--- Data supplied Enclosed Below ---

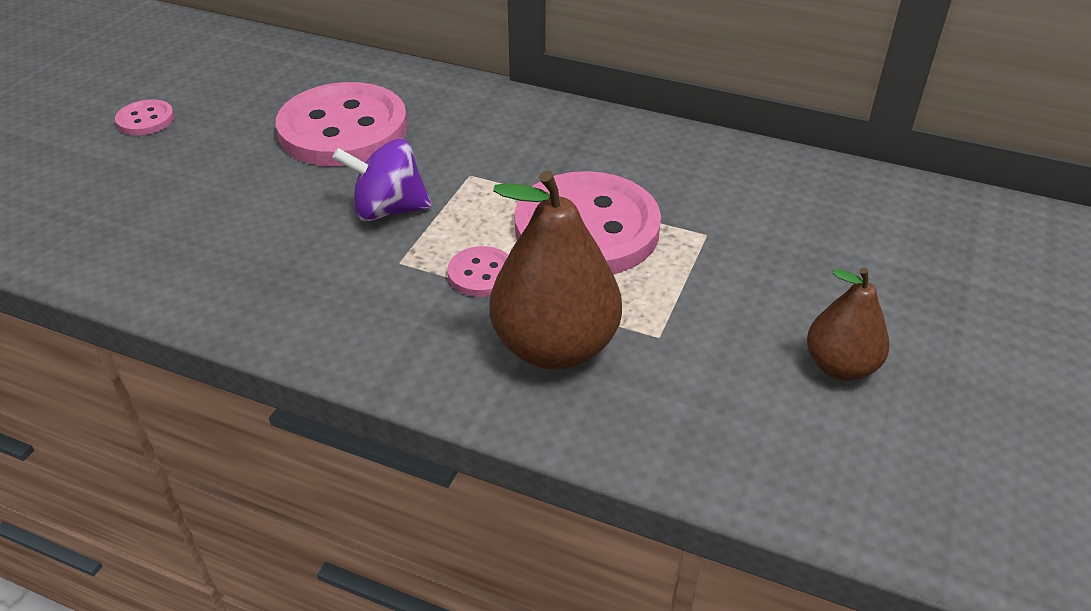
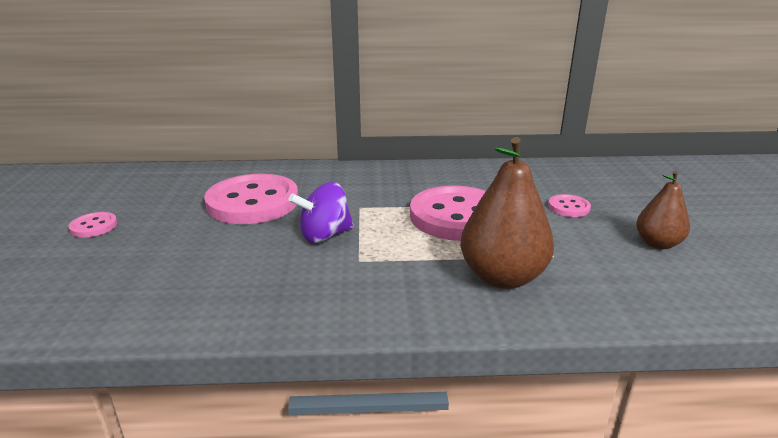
camera: 25 degrees left, 15 degrees down
(481, 274) = (418, 253): pink button -> pink button (568, 207)

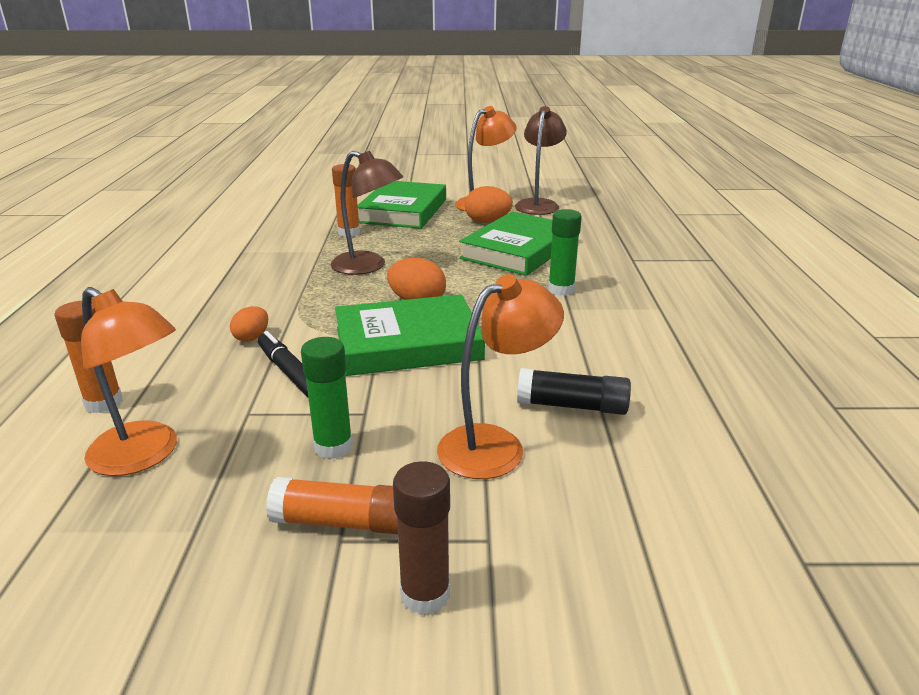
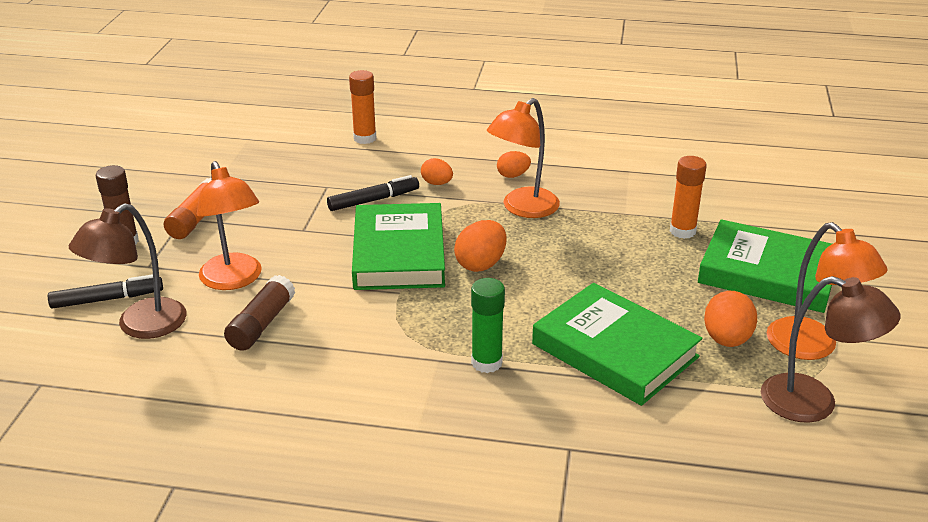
camera: 100 degrees right, 5 degrees up
(144, 456) = (297, 157): orange lamp -> orange lamp (522, 208)
(241, 299) = (513, 175): none -> orange egg
(333, 446) = (270, 217): green glue stick -> none
(368, 266) = (577, 240): brown lamp -> brown lamp (140, 326)
(572, 406) = (261, 324): black glue stick -> brown glue stick
(590, 559) = (107, 299): none -> black marker

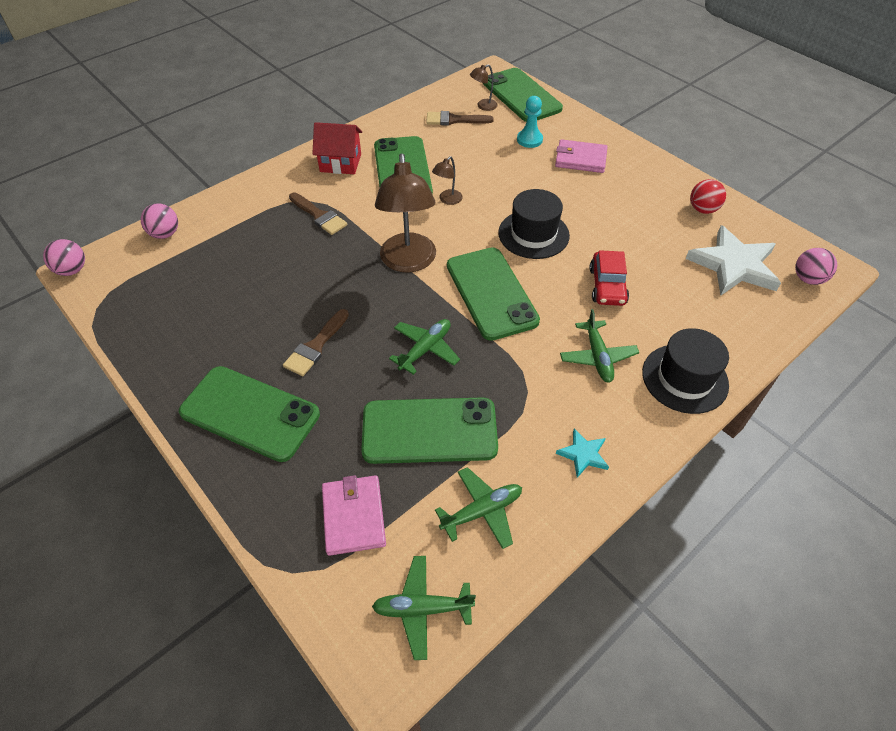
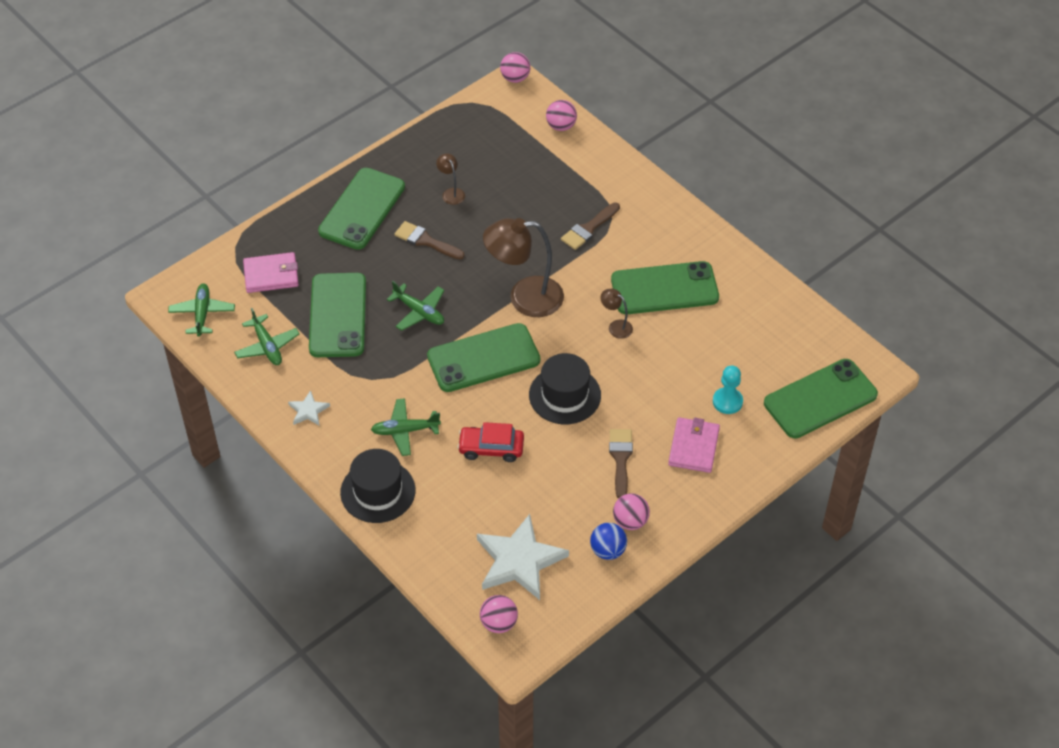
camera: 90 degrees right, 0 degrees up
(340, 163) = (673, 238): red house -> none
(454, 120) = (761, 332): brown brush -> brown brush (620, 459)
(483, 106) = (792, 360): brown lamp -> brown lamp (451, 193)
(583, 454) = (308, 411): turquoise star -> white star
(667, 196) = (630, 521): none -> pink ball
(702, 209) = (608, 550): red ball -> blue ball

--- End of Enclosed Data supplied ---

Your task — Set down the records above exactly as written, beginning with the first line and ending with the line that contains "(340, 163) = (673, 238): red house -> none", and do not include pictures.

Result of this exercise —
camera: 25 degrees left, 15 degrees down
(481, 274) = (418, 253): pink button -> pink button (568, 207)

camera: 100 degrees right, 5 degrees up
(144, 456) = (297, 157): orange lamp -> orange lamp (522, 208)
(241, 299) = (513, 175): none -> orange egg
(333, 446) = (270, 217): green glue stick -> none
(368, 266) = (577, 240): brown lamp -> brown lamp (140, 326)
(572, 406) = (261, 324): black glue stick -> brown glue stick
(590, 559) = (107, 299): none -> black marker

camera: 90 degrees right, 0 degrees up
(340, 163) = (673, 238): red house -> none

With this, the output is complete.